▶ [EXERCISE DETAILS]:
Count the lines in the rows below that contain the string "track", treating case as significant. Give only the number.
## Begin GIVEN DATA
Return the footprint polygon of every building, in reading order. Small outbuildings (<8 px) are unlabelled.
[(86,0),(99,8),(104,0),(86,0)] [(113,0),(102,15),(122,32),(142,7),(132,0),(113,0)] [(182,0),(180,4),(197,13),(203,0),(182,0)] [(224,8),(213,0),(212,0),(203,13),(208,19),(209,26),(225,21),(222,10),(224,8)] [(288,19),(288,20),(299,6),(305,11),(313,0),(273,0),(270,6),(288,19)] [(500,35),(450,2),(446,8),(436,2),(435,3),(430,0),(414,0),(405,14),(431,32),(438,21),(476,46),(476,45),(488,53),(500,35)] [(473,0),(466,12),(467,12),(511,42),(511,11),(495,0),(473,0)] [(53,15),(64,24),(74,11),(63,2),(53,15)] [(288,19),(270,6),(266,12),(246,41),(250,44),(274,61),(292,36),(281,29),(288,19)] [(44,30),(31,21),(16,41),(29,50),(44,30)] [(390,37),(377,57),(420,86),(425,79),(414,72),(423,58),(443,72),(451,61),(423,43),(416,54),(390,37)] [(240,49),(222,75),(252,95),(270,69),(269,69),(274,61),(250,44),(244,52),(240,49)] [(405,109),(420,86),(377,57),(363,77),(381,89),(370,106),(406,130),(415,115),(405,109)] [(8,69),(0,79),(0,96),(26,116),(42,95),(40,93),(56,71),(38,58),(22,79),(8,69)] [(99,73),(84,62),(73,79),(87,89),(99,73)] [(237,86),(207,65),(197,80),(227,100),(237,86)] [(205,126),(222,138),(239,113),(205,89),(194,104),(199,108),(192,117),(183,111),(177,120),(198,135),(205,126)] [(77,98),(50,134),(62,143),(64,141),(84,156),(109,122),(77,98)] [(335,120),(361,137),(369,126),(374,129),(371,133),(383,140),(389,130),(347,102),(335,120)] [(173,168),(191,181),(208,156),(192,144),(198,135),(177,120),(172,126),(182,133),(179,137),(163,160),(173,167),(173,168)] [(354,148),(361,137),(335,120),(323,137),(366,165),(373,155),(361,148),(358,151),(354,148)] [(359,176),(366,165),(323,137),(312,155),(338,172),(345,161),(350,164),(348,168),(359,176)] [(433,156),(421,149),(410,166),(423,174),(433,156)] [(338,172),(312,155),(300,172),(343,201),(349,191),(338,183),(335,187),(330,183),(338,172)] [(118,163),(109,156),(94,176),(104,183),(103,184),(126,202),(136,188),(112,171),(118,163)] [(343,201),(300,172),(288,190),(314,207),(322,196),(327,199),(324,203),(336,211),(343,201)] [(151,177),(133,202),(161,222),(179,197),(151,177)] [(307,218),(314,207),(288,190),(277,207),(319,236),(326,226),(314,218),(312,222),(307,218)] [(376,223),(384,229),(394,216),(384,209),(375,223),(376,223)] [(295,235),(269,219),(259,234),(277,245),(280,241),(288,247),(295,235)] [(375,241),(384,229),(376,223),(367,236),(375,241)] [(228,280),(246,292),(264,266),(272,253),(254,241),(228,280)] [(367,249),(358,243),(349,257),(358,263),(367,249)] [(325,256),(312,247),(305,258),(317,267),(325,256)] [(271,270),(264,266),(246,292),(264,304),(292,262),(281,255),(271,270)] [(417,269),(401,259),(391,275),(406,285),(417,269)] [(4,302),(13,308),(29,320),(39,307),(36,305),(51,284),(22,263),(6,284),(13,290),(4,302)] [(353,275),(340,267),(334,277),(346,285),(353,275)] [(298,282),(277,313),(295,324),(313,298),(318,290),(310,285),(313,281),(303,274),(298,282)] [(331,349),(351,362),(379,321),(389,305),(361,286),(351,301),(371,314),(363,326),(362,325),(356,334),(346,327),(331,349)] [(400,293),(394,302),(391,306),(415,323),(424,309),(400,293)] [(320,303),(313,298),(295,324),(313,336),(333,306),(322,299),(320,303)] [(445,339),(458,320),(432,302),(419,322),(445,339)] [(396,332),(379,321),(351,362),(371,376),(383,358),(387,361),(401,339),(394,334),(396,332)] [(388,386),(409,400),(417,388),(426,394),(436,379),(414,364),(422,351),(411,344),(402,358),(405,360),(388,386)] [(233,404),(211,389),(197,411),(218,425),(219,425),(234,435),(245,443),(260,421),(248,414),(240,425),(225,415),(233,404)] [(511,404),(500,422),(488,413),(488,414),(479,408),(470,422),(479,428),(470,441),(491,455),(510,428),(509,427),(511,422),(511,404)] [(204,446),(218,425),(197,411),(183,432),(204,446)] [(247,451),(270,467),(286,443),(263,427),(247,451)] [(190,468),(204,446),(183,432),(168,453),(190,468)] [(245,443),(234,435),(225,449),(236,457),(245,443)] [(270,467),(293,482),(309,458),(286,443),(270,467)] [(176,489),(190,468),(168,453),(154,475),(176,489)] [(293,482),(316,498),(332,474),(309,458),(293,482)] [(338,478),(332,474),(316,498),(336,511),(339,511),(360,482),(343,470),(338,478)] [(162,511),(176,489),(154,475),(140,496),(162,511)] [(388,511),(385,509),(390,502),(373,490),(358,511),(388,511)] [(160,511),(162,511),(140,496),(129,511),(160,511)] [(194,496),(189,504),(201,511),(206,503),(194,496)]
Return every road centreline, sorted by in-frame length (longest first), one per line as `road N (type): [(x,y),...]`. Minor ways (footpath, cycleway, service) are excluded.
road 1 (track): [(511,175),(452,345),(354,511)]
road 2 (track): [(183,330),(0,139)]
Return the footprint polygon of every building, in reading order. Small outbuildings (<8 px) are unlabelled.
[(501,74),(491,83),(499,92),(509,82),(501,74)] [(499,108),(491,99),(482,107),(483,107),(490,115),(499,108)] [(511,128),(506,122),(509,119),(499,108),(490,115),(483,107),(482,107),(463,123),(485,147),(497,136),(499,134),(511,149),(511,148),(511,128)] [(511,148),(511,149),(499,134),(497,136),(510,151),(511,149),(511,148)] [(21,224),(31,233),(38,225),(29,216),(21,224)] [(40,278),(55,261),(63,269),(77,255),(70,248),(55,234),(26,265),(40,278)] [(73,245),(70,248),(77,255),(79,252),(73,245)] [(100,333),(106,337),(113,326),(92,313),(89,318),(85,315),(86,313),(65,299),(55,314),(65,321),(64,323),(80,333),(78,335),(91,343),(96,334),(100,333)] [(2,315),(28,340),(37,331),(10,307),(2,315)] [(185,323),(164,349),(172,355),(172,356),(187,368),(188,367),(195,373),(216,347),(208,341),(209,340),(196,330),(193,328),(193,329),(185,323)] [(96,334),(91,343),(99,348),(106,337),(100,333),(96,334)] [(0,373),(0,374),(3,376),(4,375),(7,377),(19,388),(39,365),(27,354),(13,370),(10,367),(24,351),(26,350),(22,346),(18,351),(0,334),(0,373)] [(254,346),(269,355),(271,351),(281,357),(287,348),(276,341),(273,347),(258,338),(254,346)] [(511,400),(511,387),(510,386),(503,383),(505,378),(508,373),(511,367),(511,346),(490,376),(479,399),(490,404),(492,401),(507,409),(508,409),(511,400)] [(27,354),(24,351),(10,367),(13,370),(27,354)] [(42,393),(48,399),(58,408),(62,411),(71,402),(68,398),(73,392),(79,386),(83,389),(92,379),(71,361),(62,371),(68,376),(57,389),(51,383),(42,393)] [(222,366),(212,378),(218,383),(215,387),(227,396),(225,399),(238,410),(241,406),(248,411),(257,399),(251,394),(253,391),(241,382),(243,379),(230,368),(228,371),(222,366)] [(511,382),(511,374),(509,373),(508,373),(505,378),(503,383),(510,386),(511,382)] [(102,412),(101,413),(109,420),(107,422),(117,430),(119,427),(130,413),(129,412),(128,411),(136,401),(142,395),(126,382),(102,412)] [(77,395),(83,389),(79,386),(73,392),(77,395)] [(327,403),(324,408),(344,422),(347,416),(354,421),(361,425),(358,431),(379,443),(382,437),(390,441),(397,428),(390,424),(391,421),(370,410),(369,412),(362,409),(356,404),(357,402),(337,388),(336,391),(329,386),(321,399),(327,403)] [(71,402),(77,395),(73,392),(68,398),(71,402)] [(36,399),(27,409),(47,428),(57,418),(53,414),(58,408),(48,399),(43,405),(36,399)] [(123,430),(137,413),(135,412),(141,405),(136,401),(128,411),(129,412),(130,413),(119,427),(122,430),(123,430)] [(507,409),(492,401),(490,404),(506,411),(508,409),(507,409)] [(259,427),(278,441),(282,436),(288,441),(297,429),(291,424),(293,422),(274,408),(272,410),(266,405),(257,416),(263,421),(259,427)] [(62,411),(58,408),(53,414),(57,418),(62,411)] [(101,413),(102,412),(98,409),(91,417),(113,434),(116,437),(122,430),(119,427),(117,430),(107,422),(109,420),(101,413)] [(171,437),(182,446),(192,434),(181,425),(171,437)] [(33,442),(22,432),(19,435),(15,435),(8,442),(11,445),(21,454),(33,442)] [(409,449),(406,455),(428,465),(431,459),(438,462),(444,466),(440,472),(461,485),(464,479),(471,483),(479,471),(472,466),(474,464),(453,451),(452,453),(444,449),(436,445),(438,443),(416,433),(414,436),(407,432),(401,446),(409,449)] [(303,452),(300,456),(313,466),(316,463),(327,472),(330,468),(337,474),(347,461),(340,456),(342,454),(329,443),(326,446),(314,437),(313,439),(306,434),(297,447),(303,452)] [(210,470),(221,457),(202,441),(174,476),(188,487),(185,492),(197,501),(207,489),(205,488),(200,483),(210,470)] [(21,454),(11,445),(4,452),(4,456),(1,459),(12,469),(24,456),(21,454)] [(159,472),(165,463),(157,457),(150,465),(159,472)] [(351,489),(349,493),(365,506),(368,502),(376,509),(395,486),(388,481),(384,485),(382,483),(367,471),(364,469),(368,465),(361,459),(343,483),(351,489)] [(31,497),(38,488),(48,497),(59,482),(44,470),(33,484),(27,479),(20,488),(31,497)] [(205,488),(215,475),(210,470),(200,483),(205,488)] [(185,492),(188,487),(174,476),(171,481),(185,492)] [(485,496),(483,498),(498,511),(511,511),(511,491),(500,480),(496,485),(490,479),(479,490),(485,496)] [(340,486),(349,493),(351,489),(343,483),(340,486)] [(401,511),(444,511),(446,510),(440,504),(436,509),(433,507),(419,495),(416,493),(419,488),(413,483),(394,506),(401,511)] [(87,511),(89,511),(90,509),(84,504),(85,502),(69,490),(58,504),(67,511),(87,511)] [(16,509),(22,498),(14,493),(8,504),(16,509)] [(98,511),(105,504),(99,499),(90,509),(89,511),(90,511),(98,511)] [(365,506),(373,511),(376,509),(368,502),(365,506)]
## End GIVEN DATA
▶ [EXERCISE OUTPUT]:
2